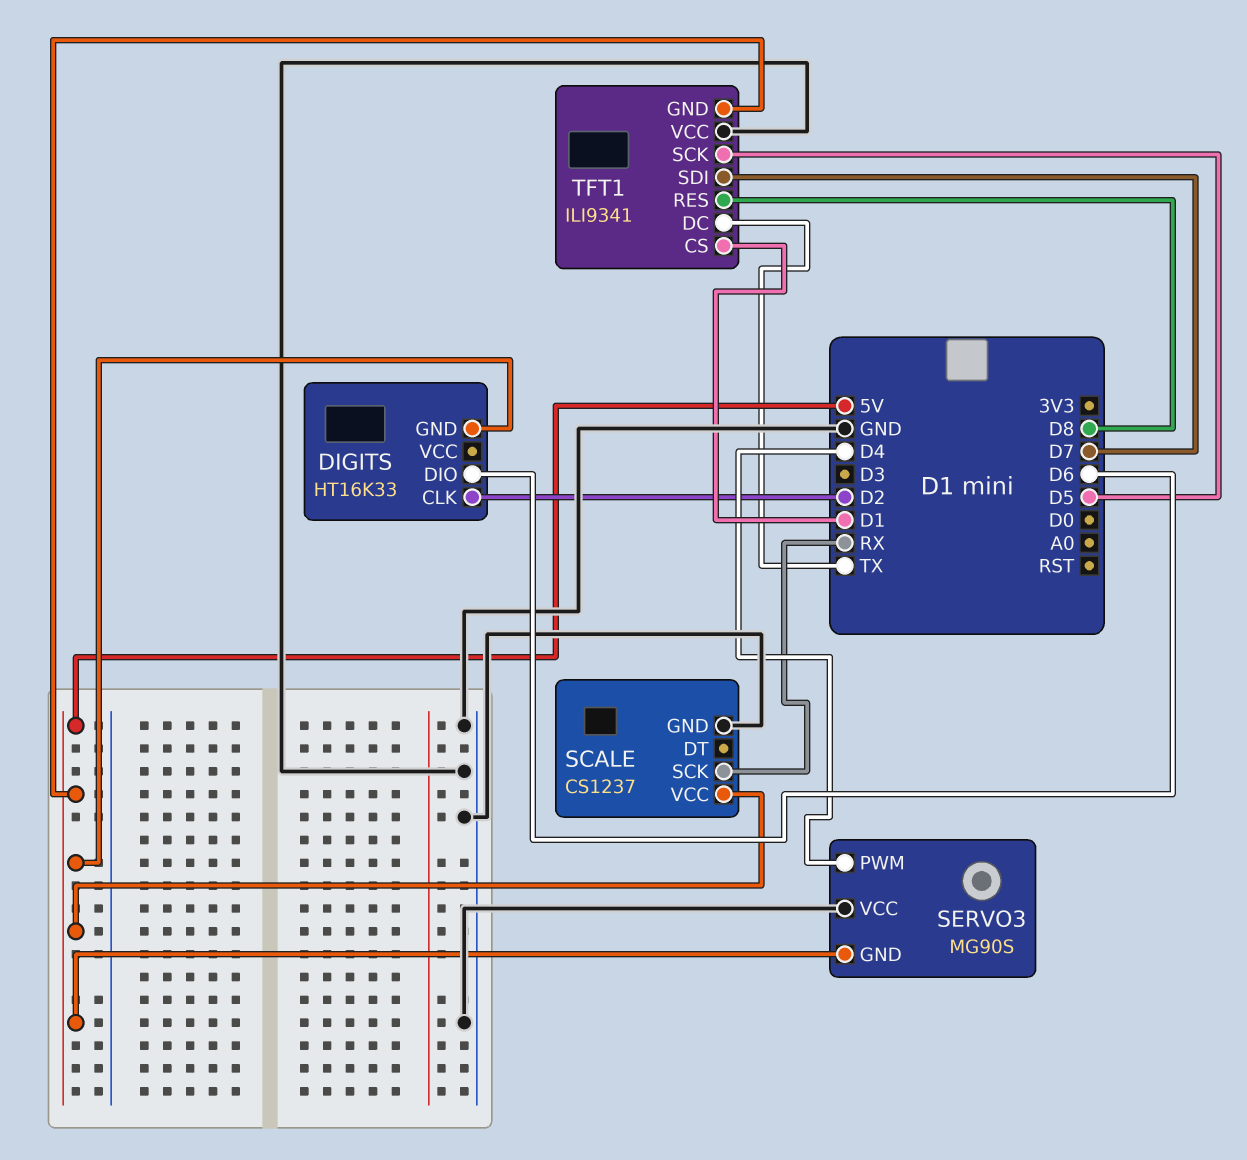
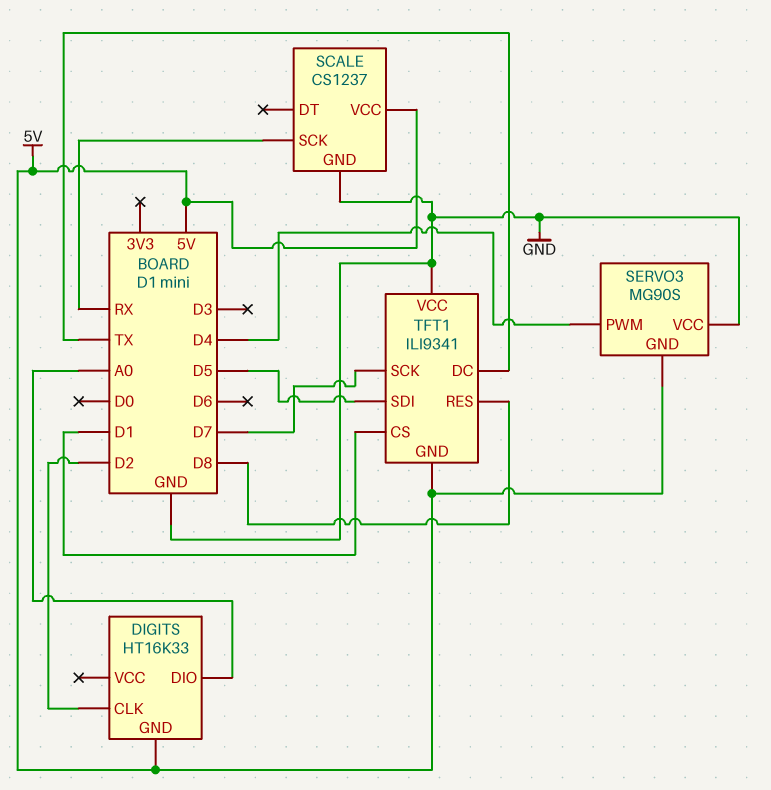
DIGITS pin DIO: D6 -> A0
TFT1 pin SCK: D5 -> D7
TFT1 pin SDI: D7 -> D5

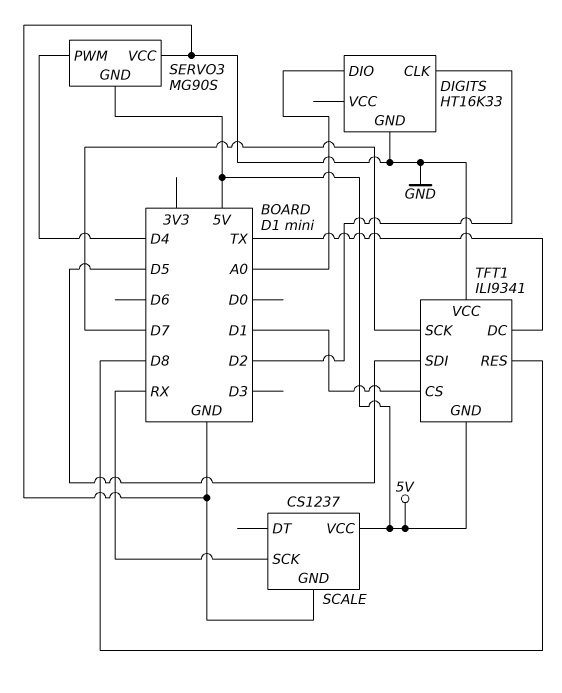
DIGITS pin GND: 5V -> GND

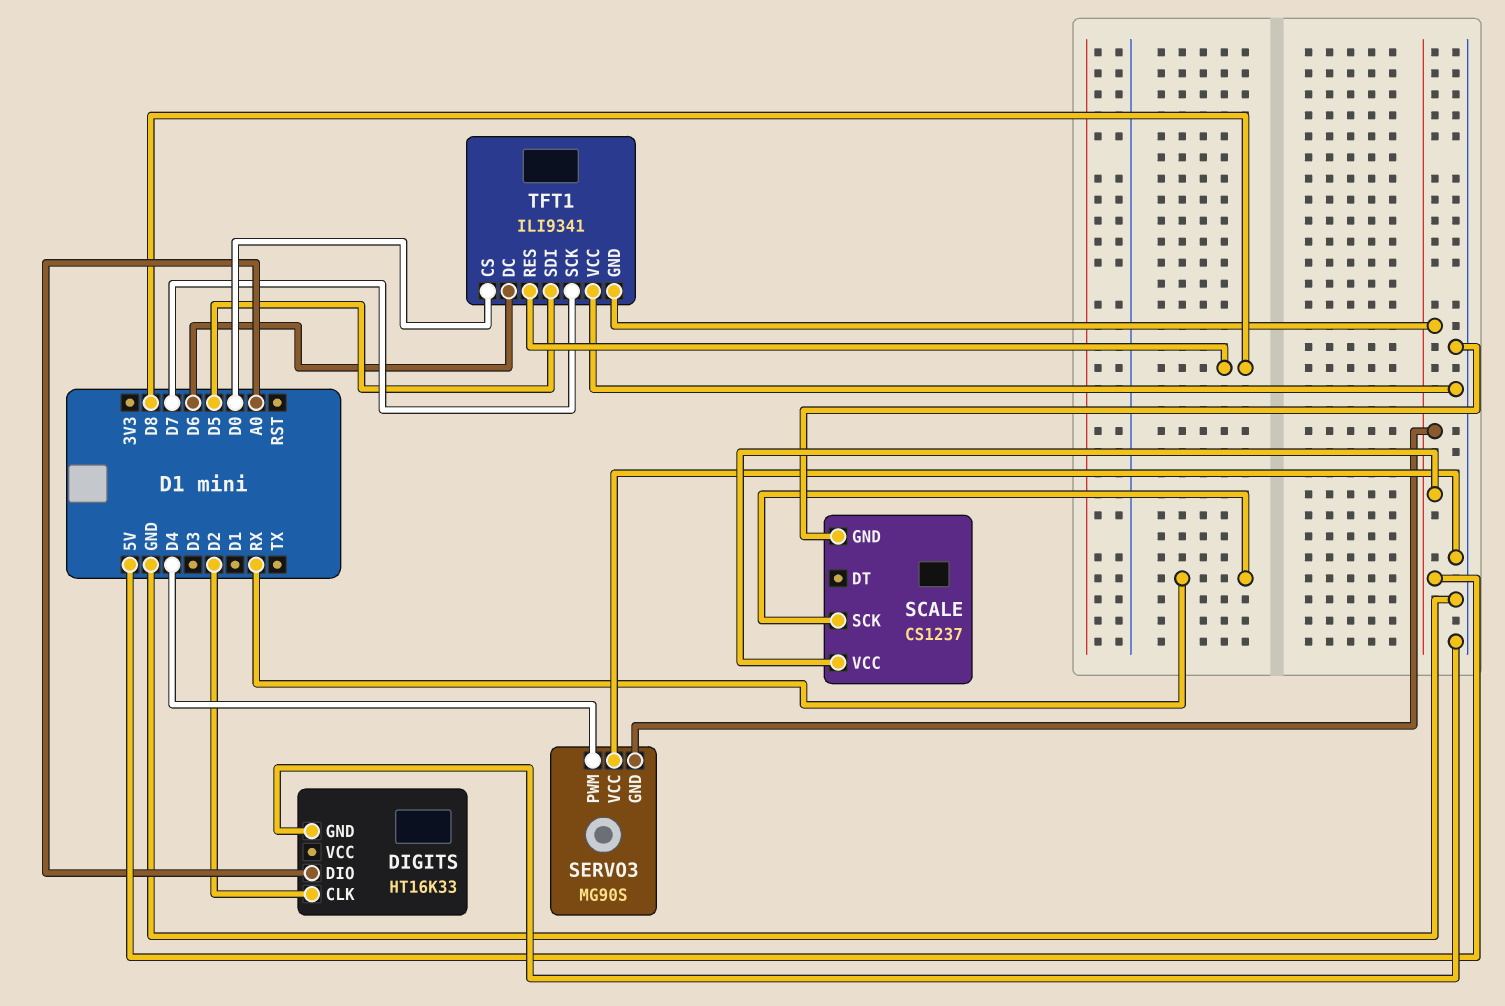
TFT1 pin CS: D1 -> D0
TFT1 pin DC: TX -> D6

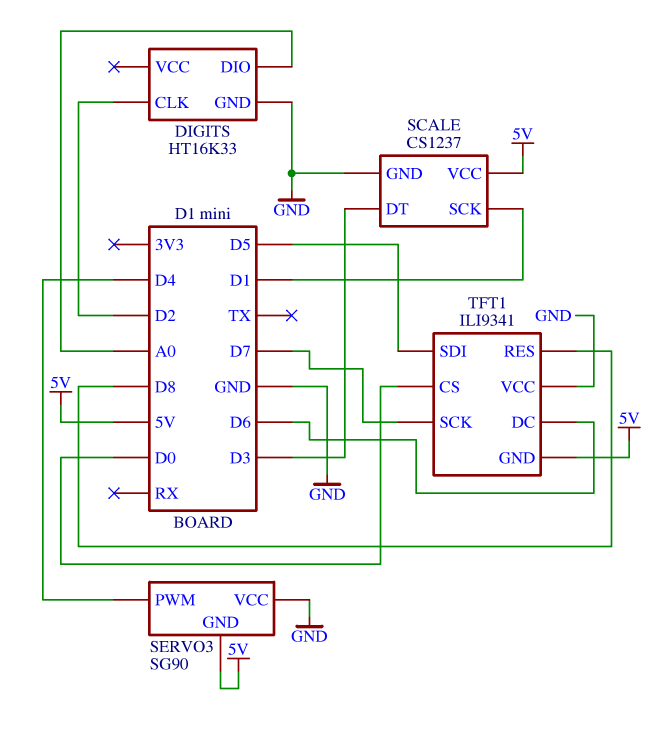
SCALE pin DT: none -> D3
SCALE pin SCK: RX -> D1
SERVO3: MG90S -> SG90

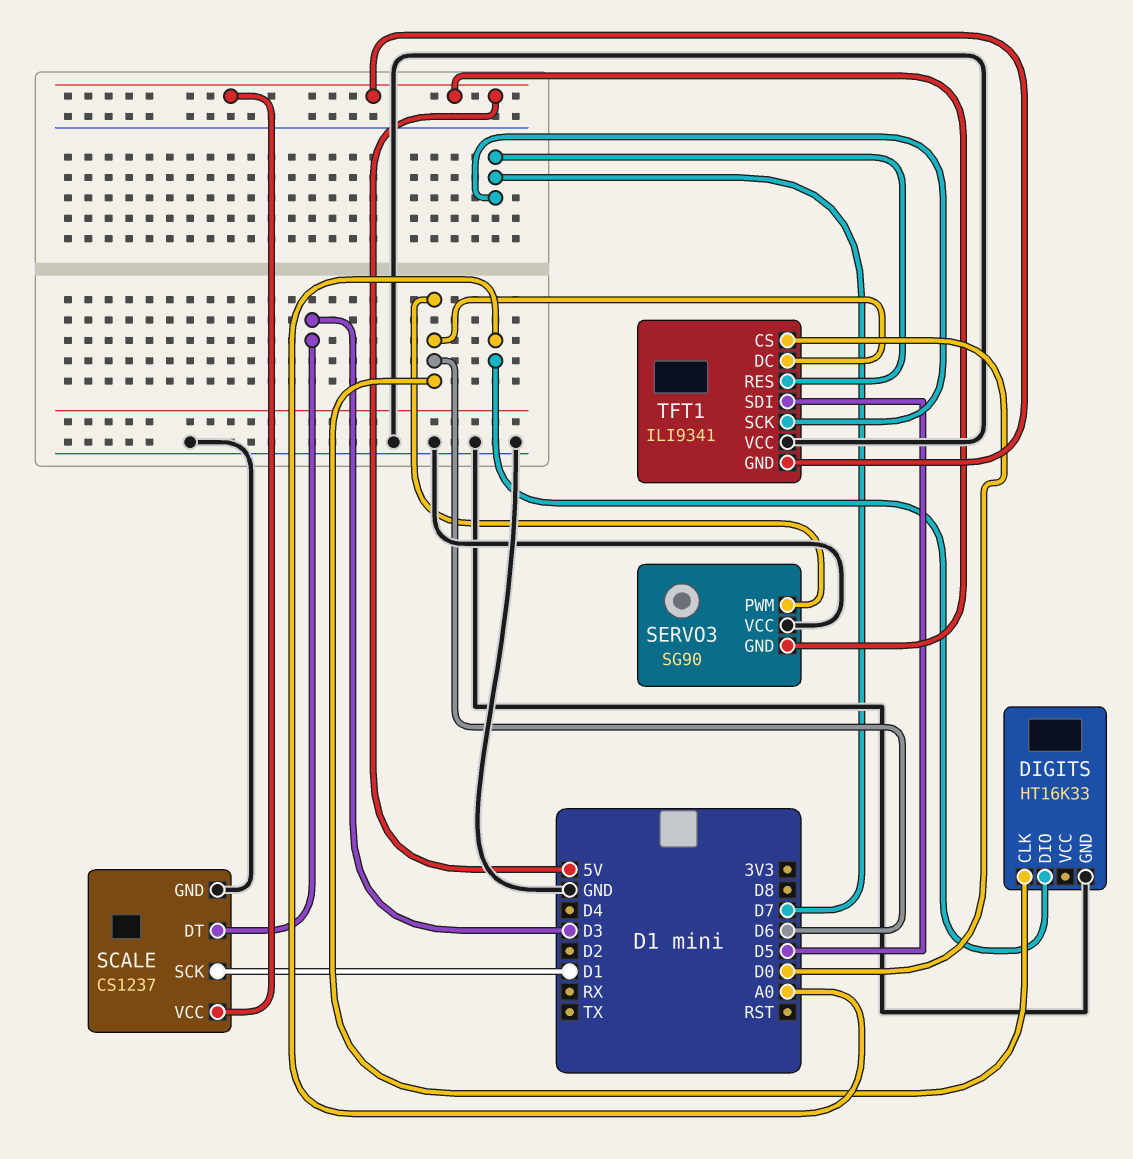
DIGITS pin CLK: D2 -> D6
SERVO3 pin PWM: D4 -> D6
TFT1 pin RES: D8 -> D7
++++++++
Work instruction: Repeat each record exactly, with the pictures left out.

Response to the exercise:
DIGITS pin DIO: D6 -> A0
TFT1 pin SCK: D5 -> D7
TFT1 pin SDI: D7 -> D5

DIGITS pin GND: 5V -> GND

TFT1 pin CS: D1 -> D0
TFT1 pin DC: TX -> D6

SCALE pin DT: none -> D3
SCALE pin SCK: RX -> D1
SERVO3: MG90S -> SG90

DIGITS pin CLK: D2 -> D6
SERVO3 pin PWM: D4 -> D6
TFT1 pin RES: D8 -> D7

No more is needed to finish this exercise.